INSTRUCTIONS FOR THE TASK >> Because the images are not wanted, restate every line below word for word without them.

RECORDS SHOWN >>

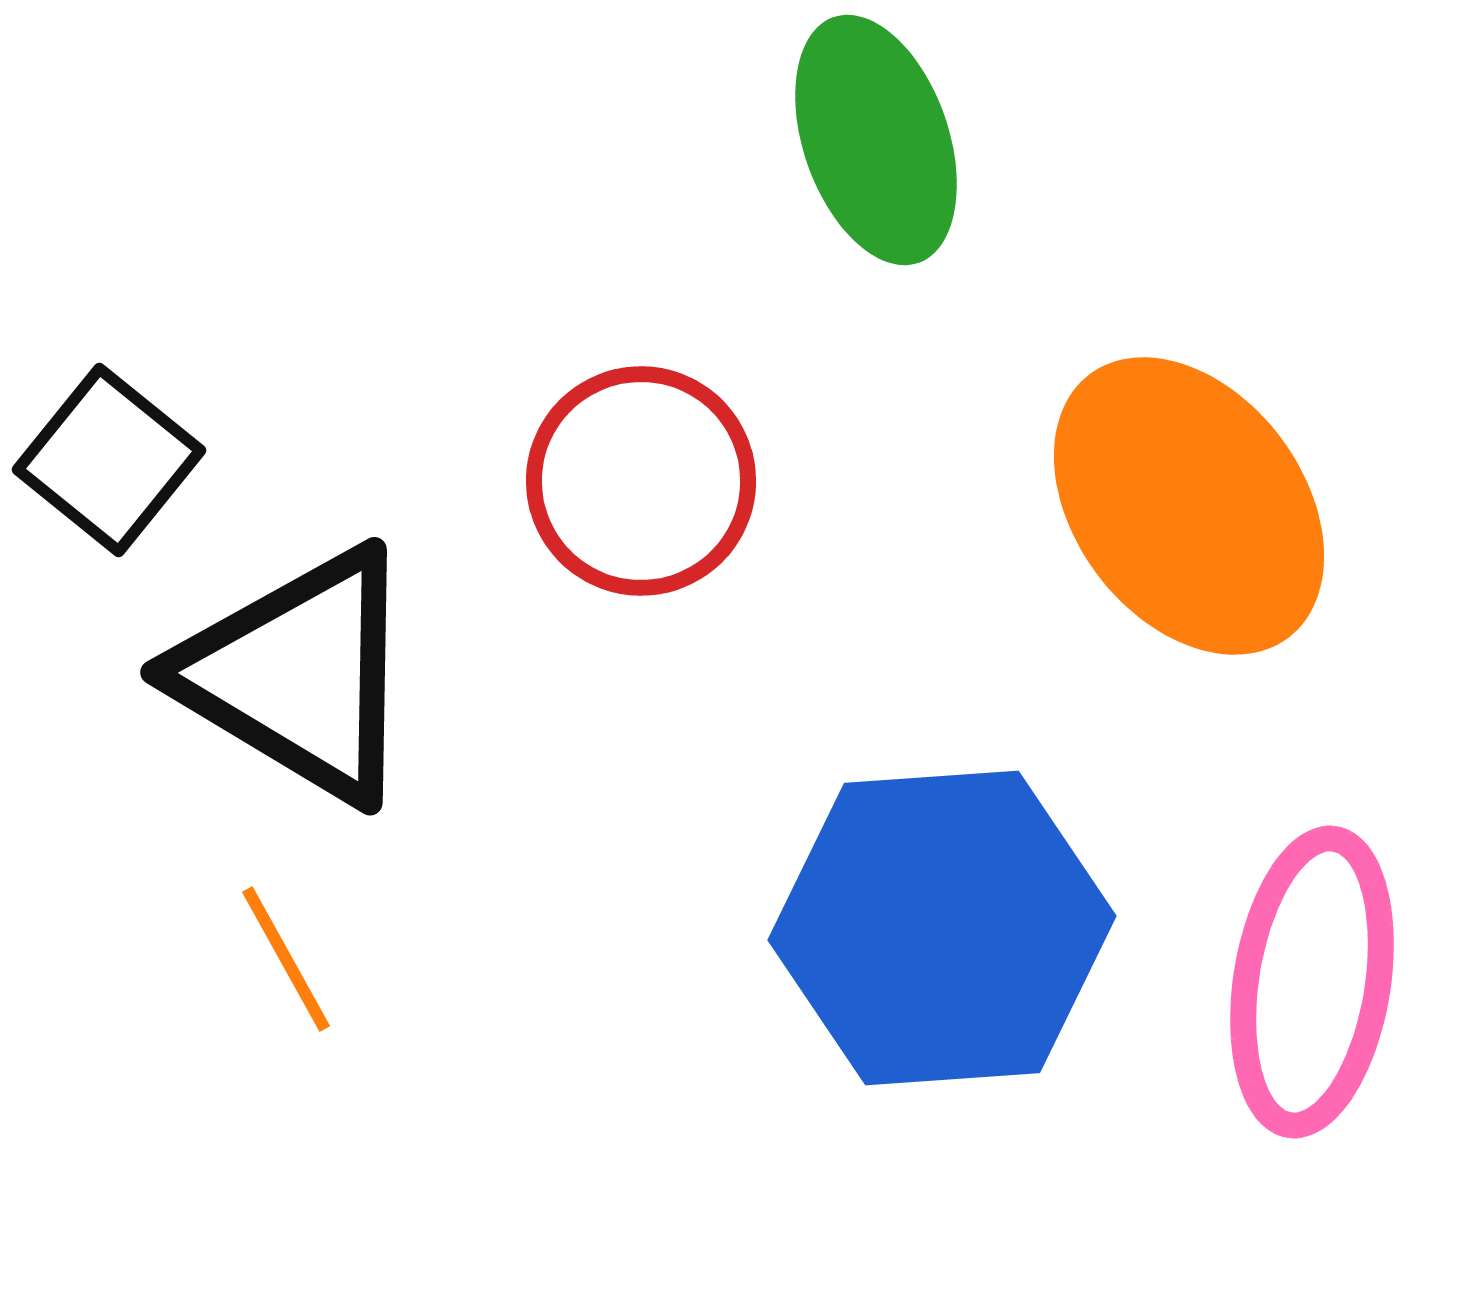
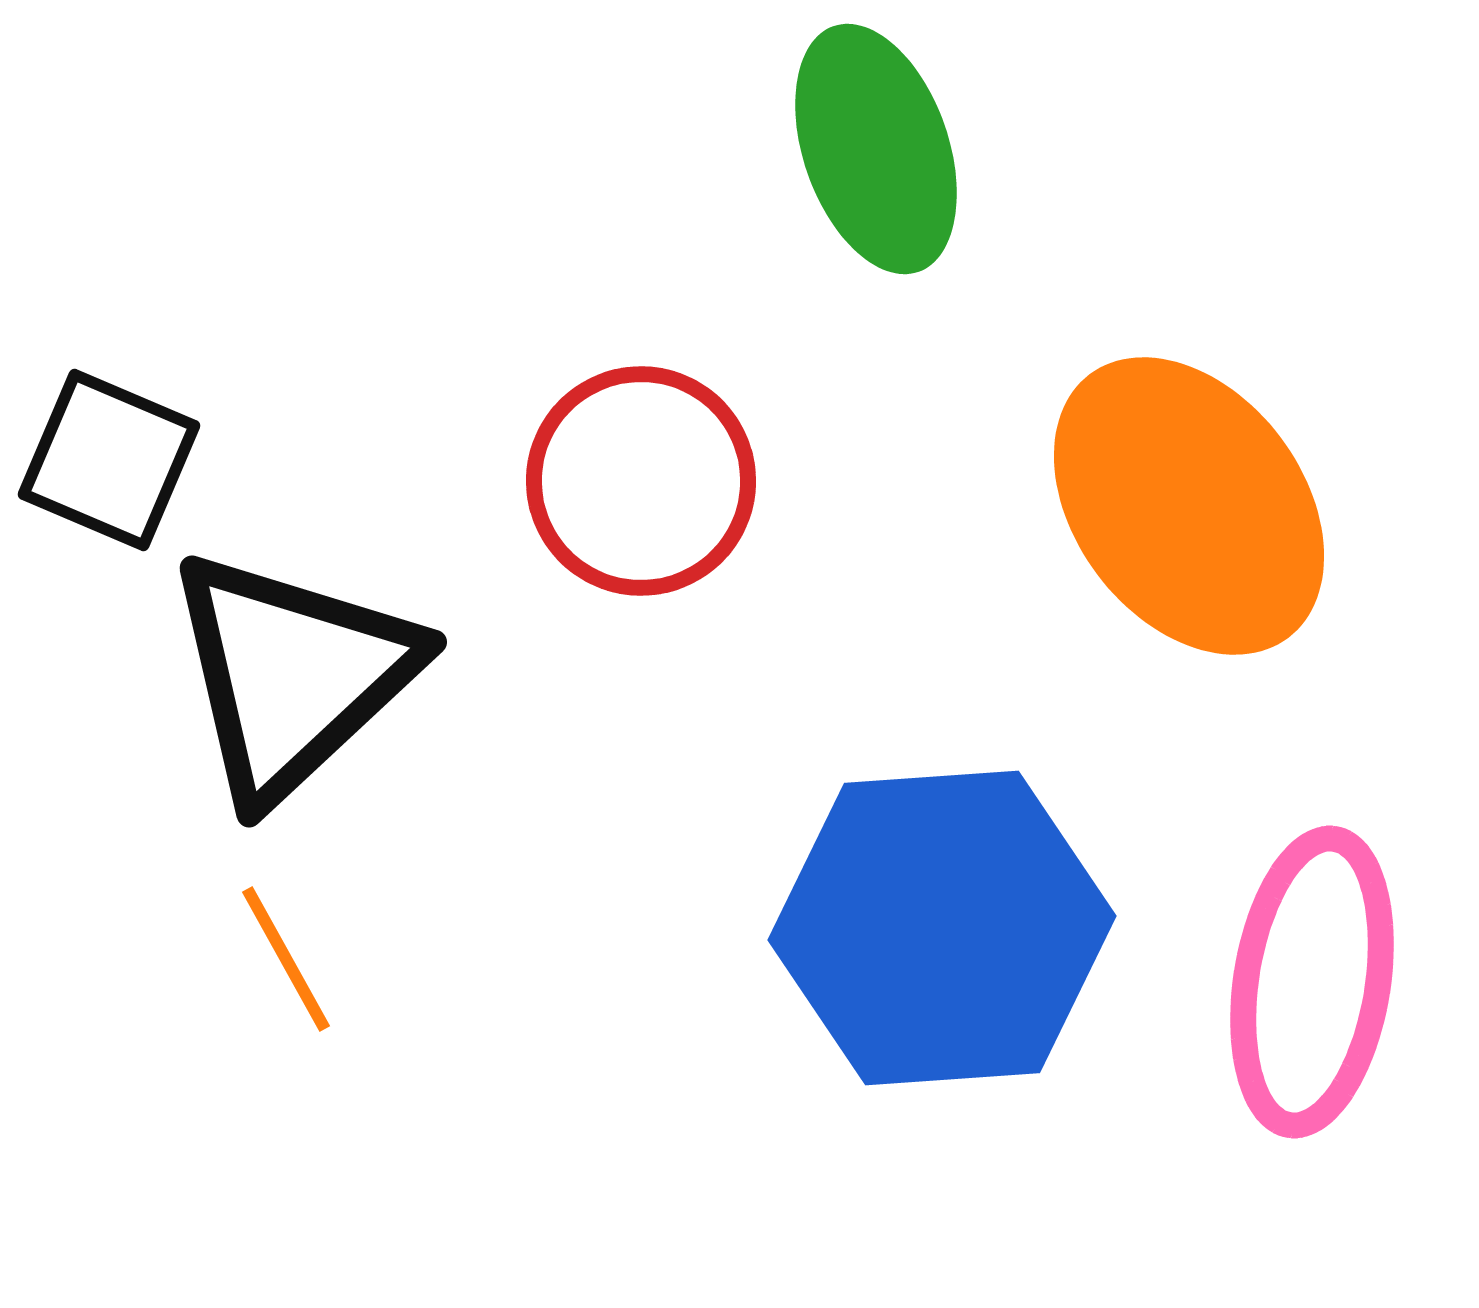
green ellipse: moved 9 px down
black square: rotated 16 degrees counterclockwise
black triangle: moved 7 px left; rotated 46 degrees clockwise
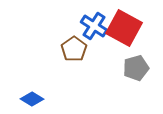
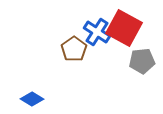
blue cross: moved 3 px right, 6 px down
gray pentagon: moved 6 px right, 7 px up; rotated 10 degrees clockwise
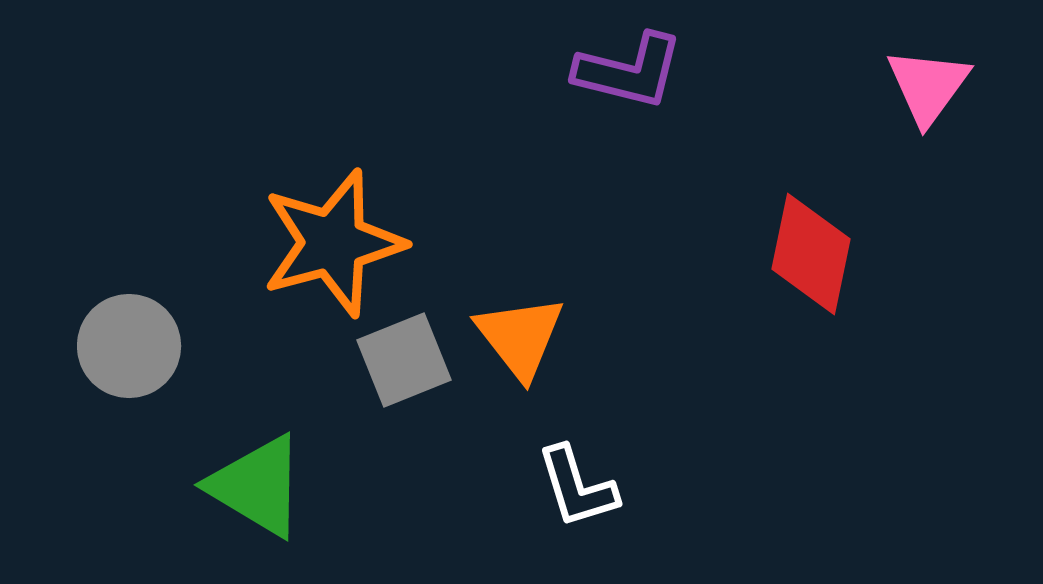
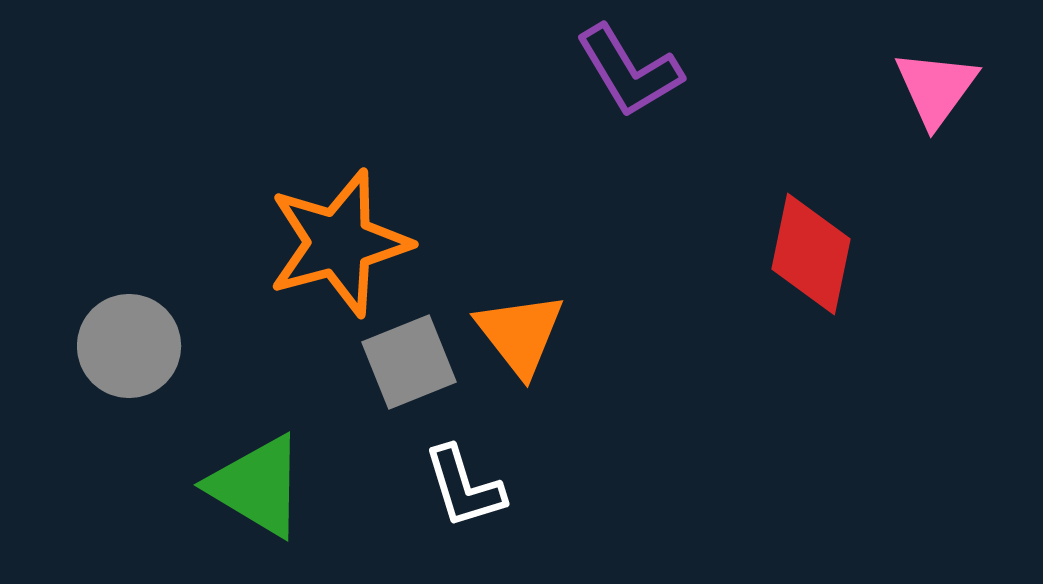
purple L-shape: rotated 45 degrees clockwise
pink triangle: moved 8 px right, 2 px down
orange star: moved 6 px right
orange triangle: moved 3 px up
gray square: moved 5 px right, 2 px down
white L-shape: moved 113 px left
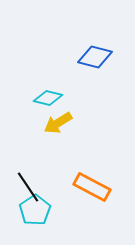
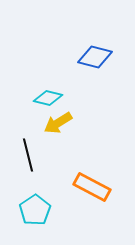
black line: moved 32 px up; rotated 20 degrees clockwise
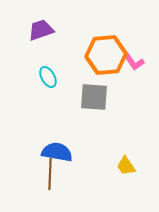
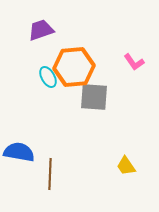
orange hexagon: moved 32 px left, 12 px down
blue semicircle: moved 38 px left
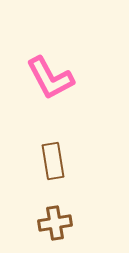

ANSWER TO THE EXERCISE >>
green ellipse: moved 9 px down
black square: rotated 16 degrees counterclockwise
black triangle: moved 7 px left; rotated 46 degrees clockwise
blue cross: moved 3 px right, 6 px down
gray pentagon: moved 6 px right, 7 px up; rotated 10 degrees clockwise
purple L-shape: rotated 45 degrees clockwise
pink triangle: moved 8 px right, 2 px down
orange star: moved 6 px right
orange triangle: moved 3 px up
gray square: moved 5 px right, 2 px down
white L-shape: moved 113 px left
black line: moved 32 px up; rotated 20 degrees clockwise
orange hexagon: moved 32 px left, 12 px down
blue semicircle: moved 38 px left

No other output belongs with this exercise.